[Start of Attachment]

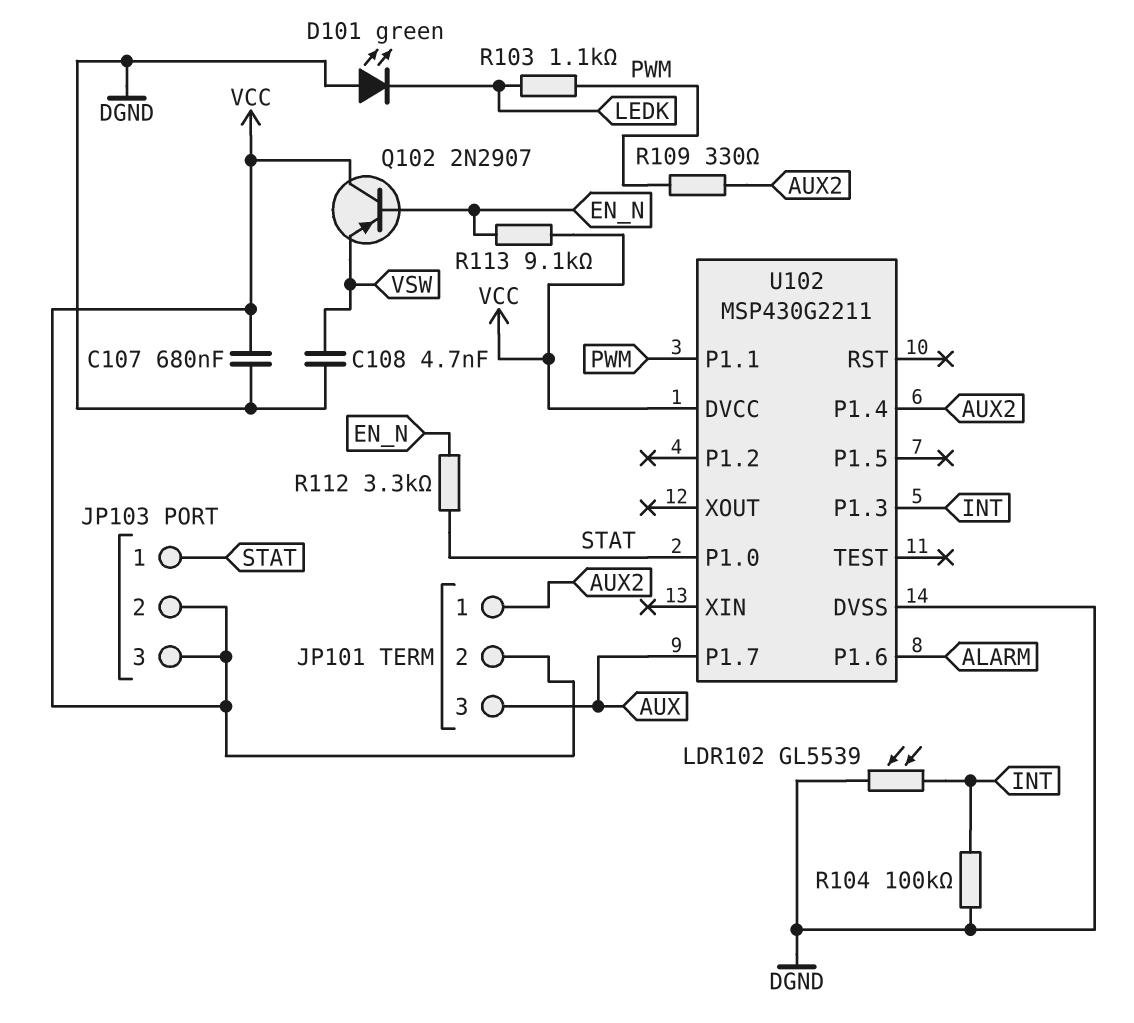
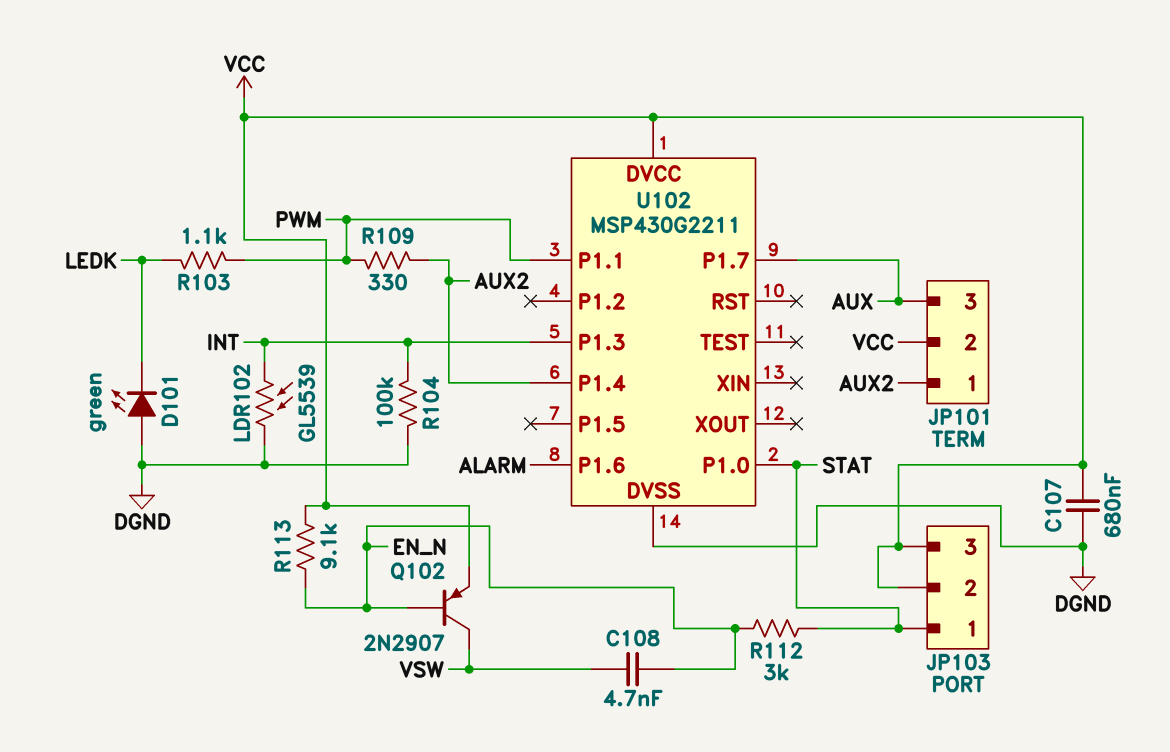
C108: 4.7nF (DGND, VSW) -> 4.7nF (EN_N, VSW)
Q102: PNP 2N2907 (B EN_N, C VCC, E VSW) -> PNP 2N2907 (B EN_N, C VSW, E VCC)
R112: 3.3k (EN_N, STAT) -> 3k (EN_N, STAT)

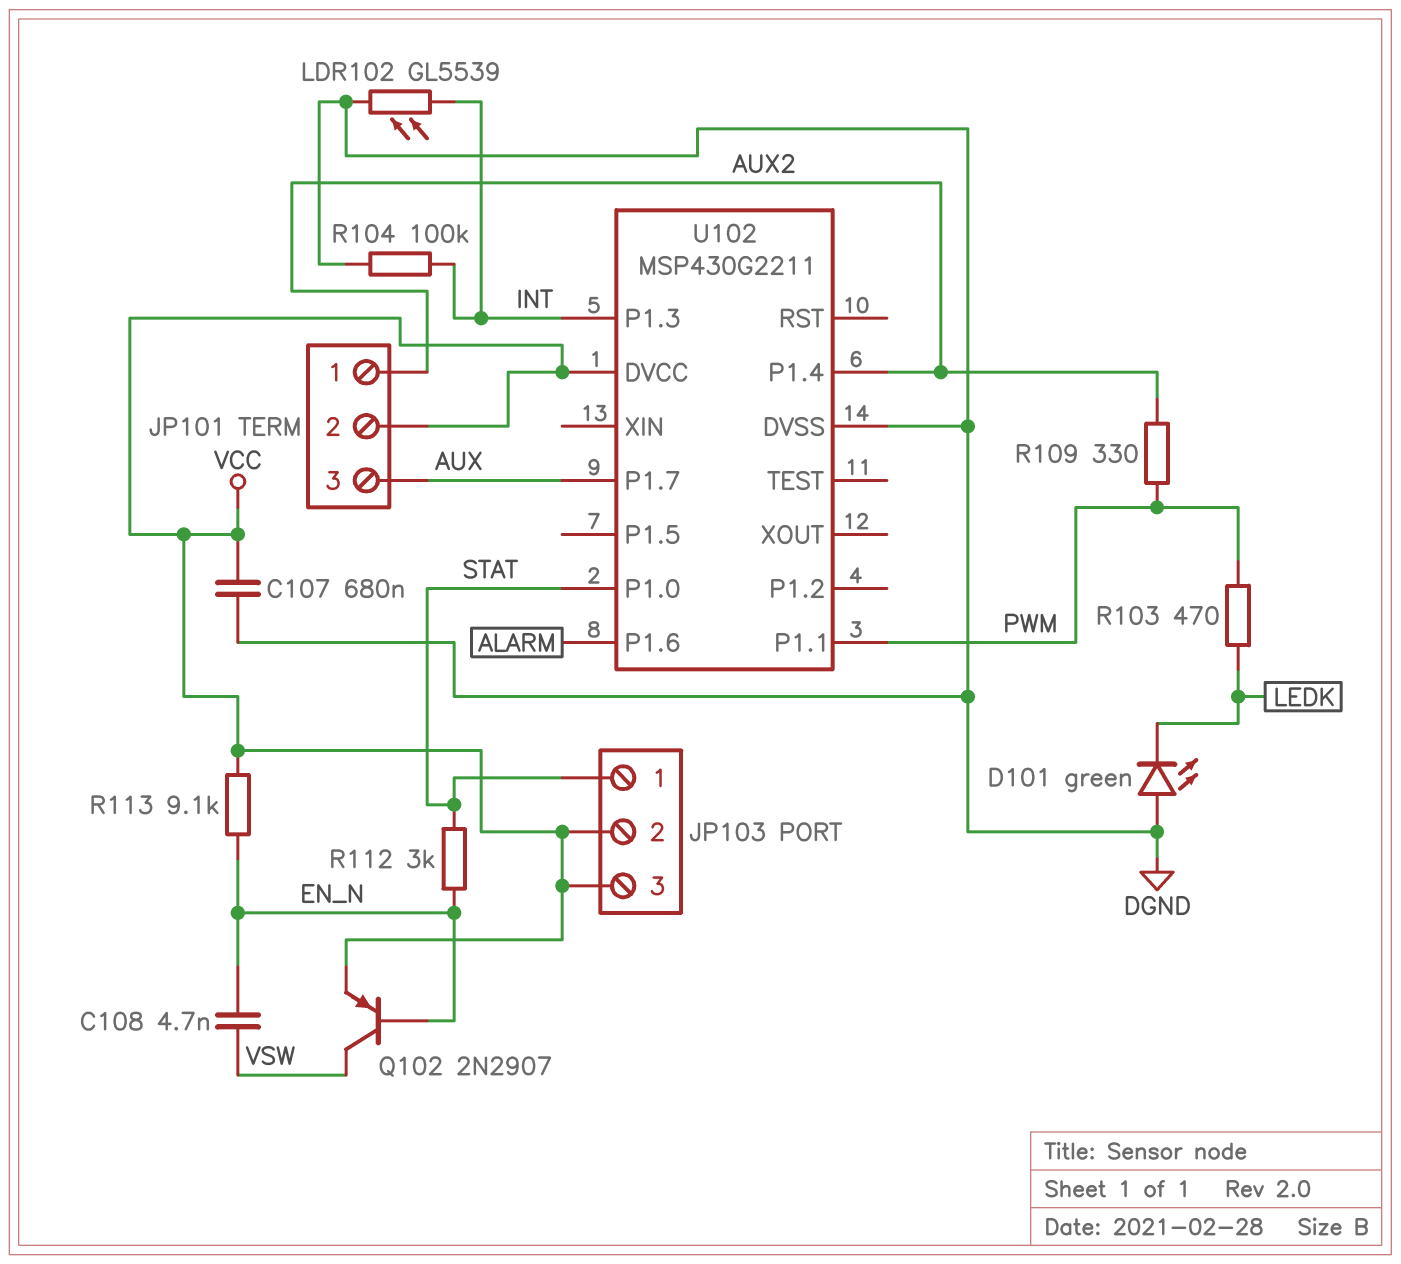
R103: 1.1k (LEDK, PWM) -> 470 (LEDK, PWM)

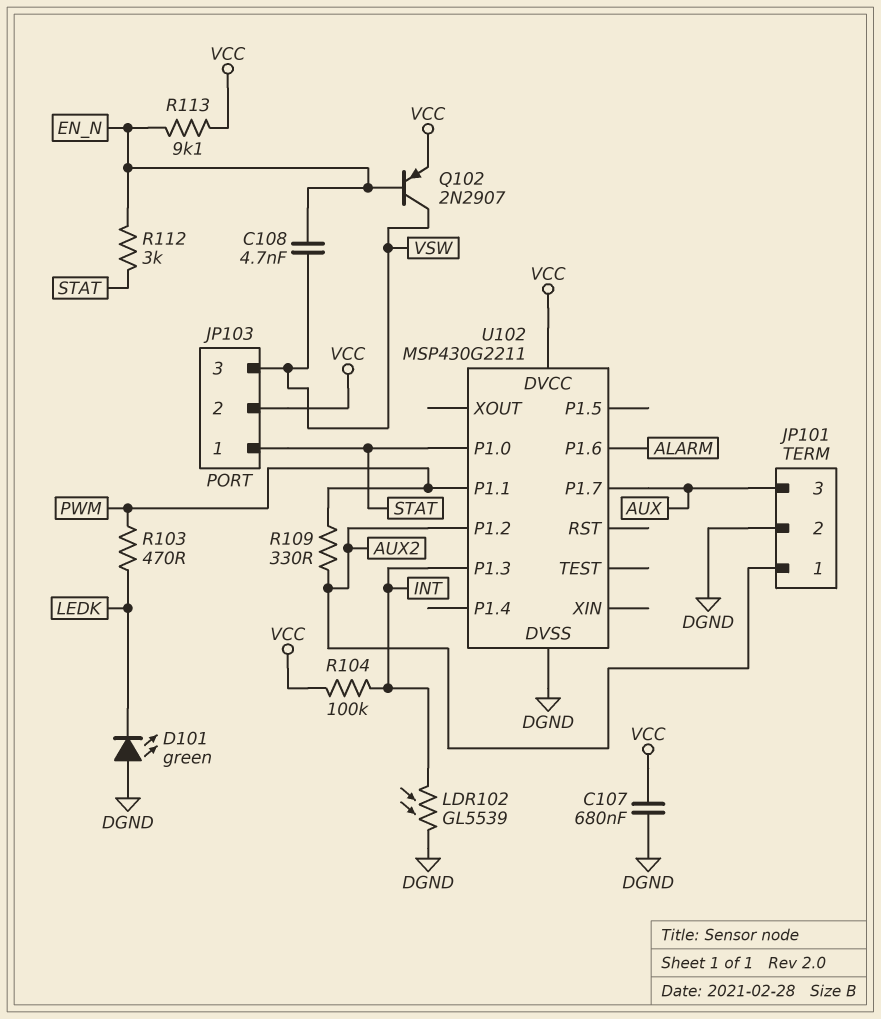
JP101 pin 2: VCC -> DGND
JP103 pin 3: VCC -> VSW
R104: 100k (DGND, INT) -> 100k (INT, VCC)
U102 pin P1.2: none -> AUX2
U102 pin P1.4: AUX2 -> none

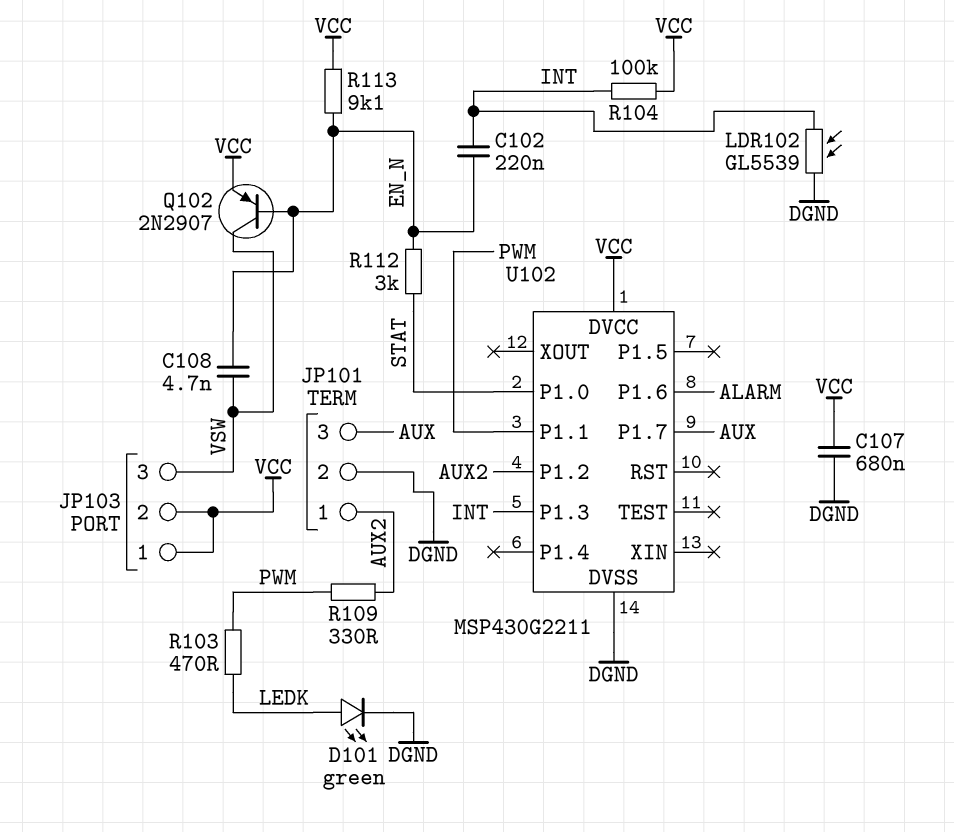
C102: none -> 220nF (EN_N, INT)
D101: LED green (A DGND, K LEDK) -> LED green (A LEDK, K DGND)
JP103 pin 1: STAT -> VCC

[End of Attachment]

Work request: Scan the lines above for the word "DGND", then copy each line that has it.

Exercise response:
C108: 4.7nF (DGND, VSW) -> 4.7nF (EN_N, VSW)
JP101 pin 2: VCC -> DGND
R104: 100k (DGND, INT) -> 100k (INT, VCC)
D101: LED green (A DGND, K LEDK) -> LED green (A LEDK, K DGND)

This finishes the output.